TO-DO ITEM
Filter the records below, keeping only lines with the string "black".

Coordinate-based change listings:

○ ○ ○ ○ ○

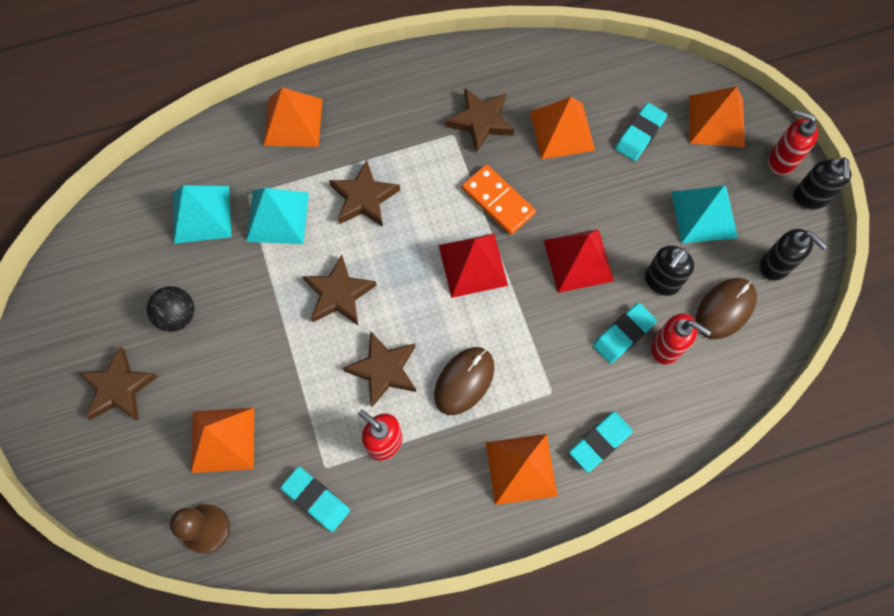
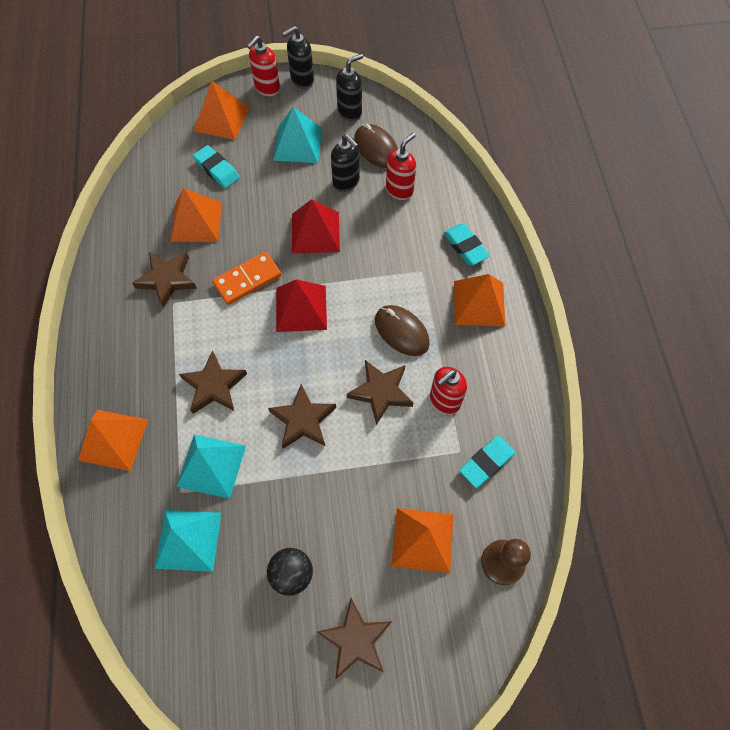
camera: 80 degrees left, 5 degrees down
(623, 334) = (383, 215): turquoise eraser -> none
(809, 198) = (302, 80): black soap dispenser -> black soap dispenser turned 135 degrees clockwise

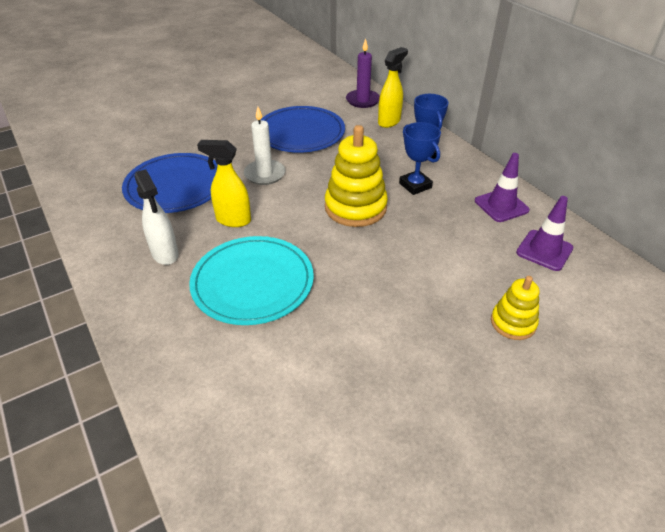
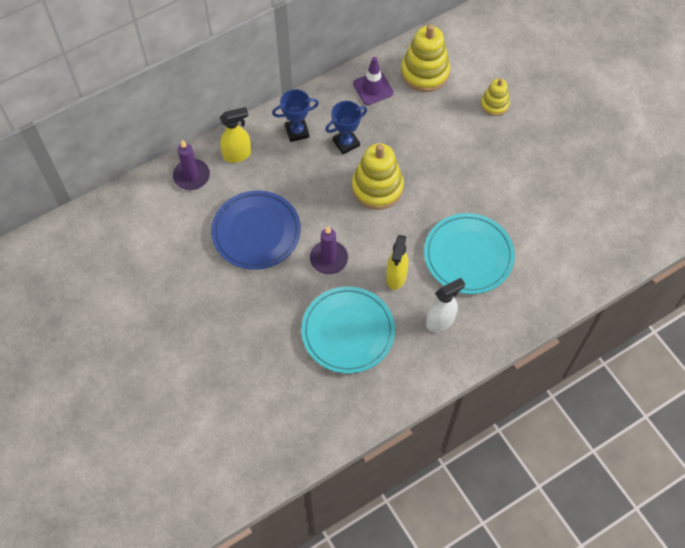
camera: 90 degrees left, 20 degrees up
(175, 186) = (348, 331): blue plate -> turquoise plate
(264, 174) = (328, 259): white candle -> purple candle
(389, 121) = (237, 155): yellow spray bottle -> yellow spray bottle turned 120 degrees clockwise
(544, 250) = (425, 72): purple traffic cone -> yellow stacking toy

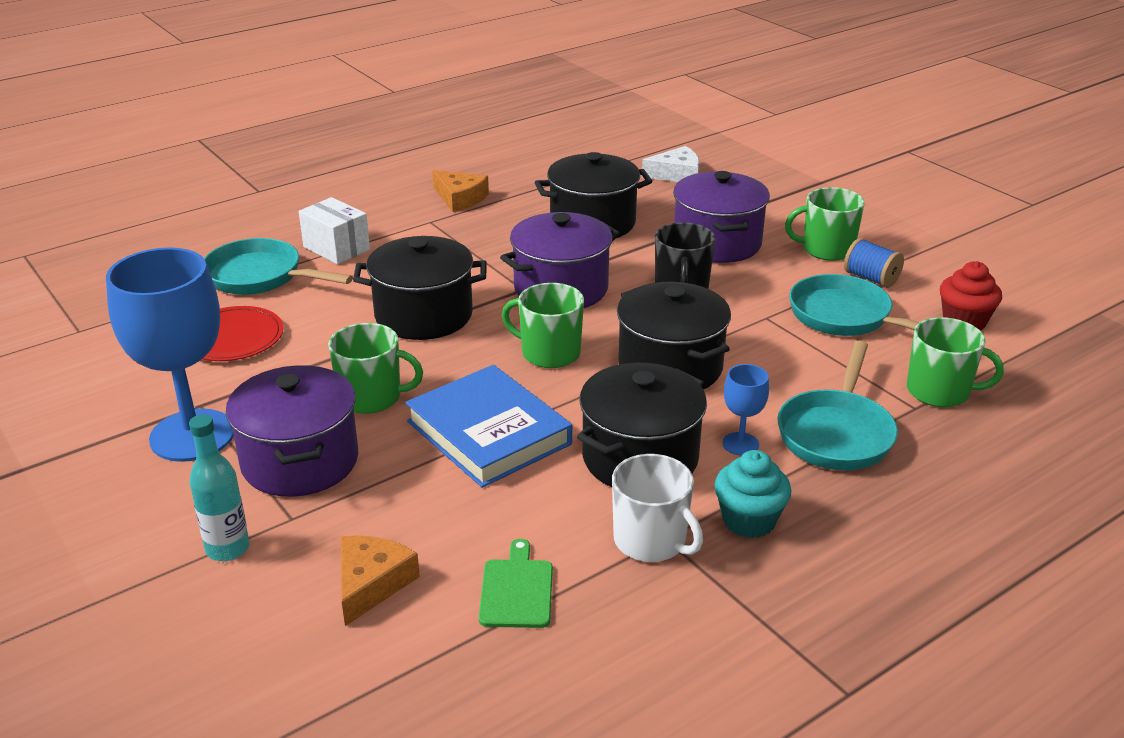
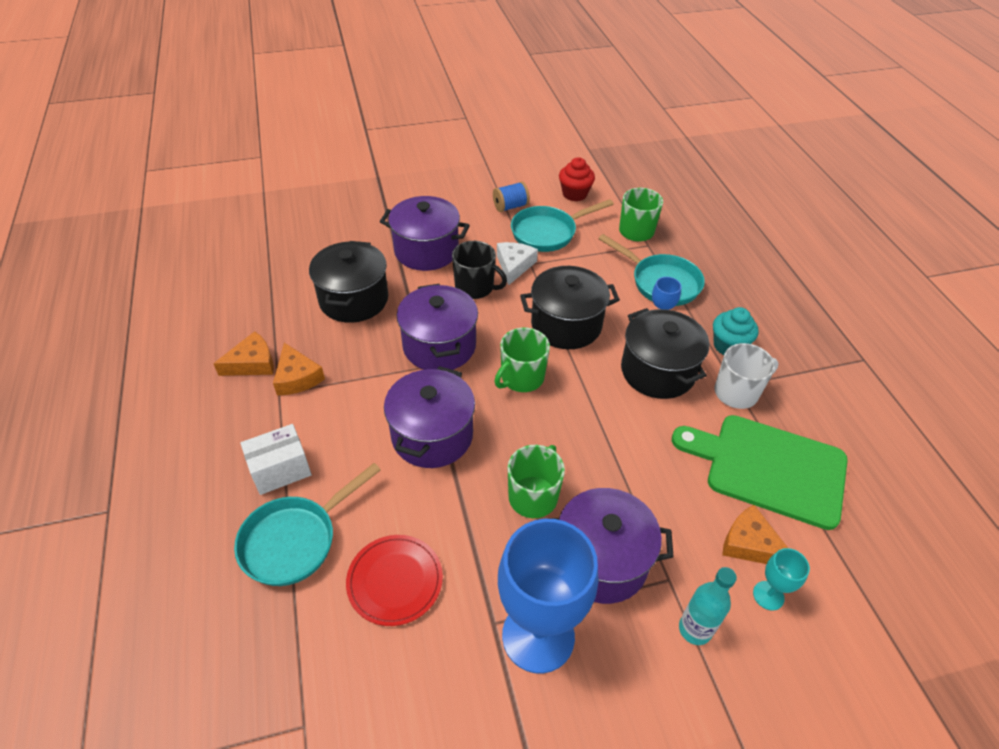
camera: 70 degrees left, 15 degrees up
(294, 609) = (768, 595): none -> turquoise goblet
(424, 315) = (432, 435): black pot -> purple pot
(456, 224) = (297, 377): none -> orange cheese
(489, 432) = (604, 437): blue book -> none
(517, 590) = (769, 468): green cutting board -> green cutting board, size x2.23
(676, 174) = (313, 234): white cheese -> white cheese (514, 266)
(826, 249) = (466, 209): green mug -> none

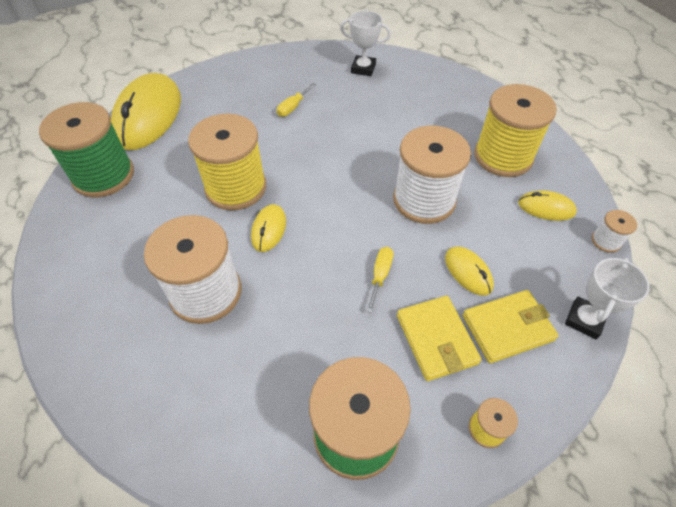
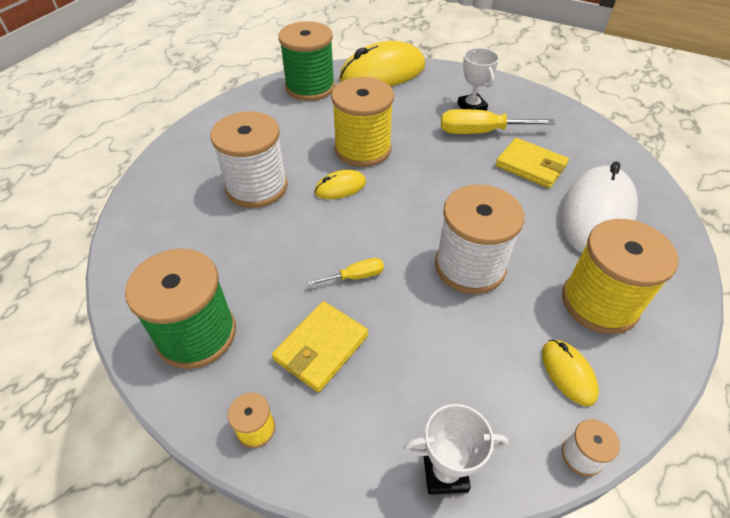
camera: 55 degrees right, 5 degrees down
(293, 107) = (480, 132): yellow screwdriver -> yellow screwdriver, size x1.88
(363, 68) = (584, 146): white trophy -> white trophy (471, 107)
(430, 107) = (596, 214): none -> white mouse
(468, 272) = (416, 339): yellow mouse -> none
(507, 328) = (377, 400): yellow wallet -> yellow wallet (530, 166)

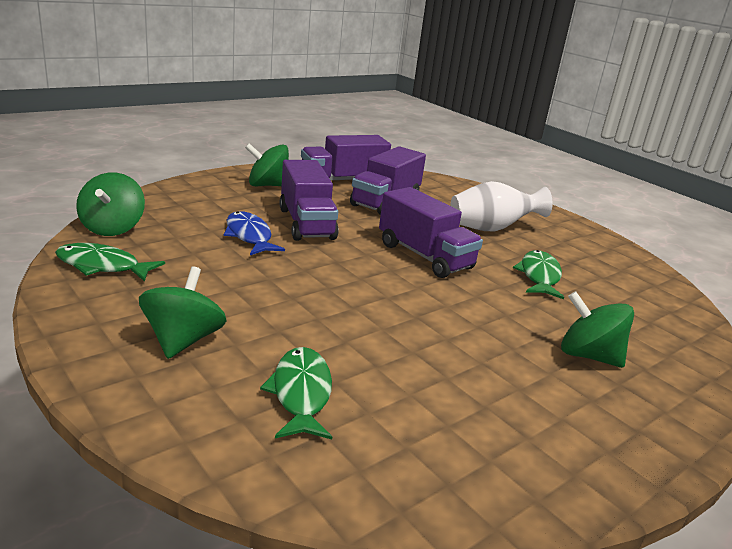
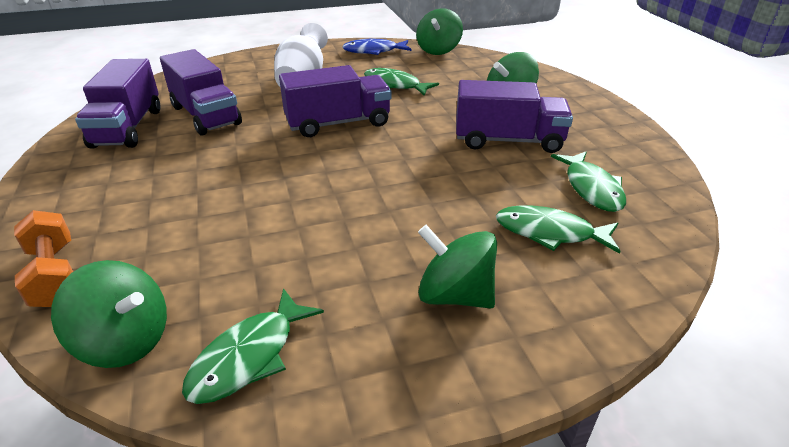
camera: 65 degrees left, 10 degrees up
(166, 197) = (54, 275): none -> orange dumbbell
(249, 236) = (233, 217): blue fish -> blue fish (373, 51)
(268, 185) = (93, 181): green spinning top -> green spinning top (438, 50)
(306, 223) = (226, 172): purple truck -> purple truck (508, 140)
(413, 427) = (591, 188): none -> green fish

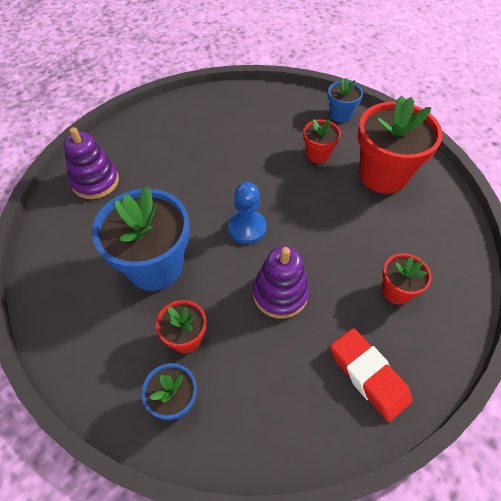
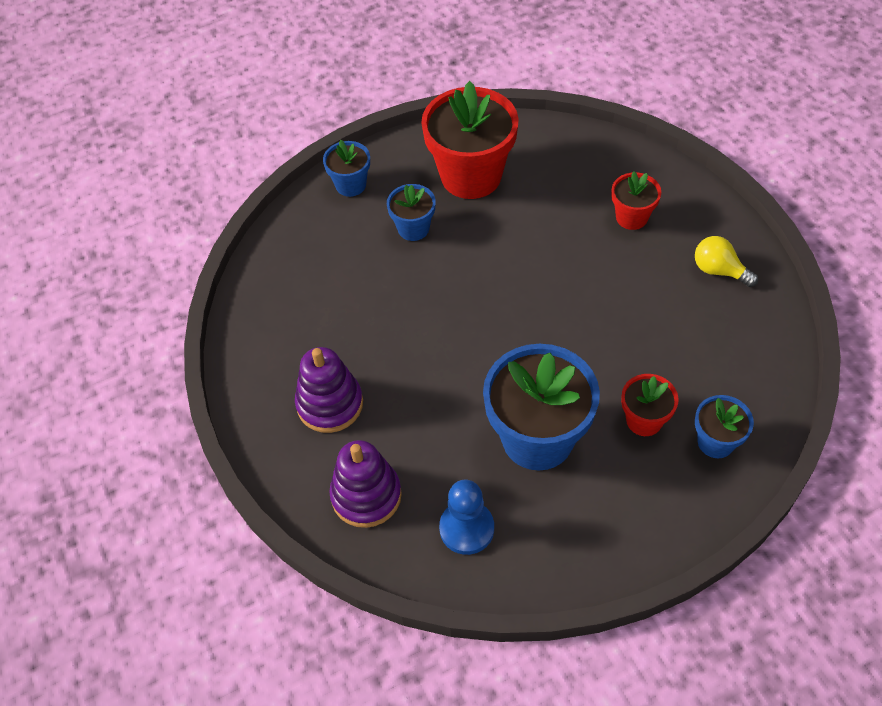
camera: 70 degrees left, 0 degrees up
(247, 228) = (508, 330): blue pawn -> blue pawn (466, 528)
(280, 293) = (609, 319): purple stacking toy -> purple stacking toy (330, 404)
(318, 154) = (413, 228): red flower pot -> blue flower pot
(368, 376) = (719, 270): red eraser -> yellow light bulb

○ ○ ○ ○ ○

WRITTEN ANSWER
(809, 198) = (302, 80): black soap dispenser -> black soap dispenser turned 135 degrees clockwise
(424, 315) = (432, 435): black pot -> purple pot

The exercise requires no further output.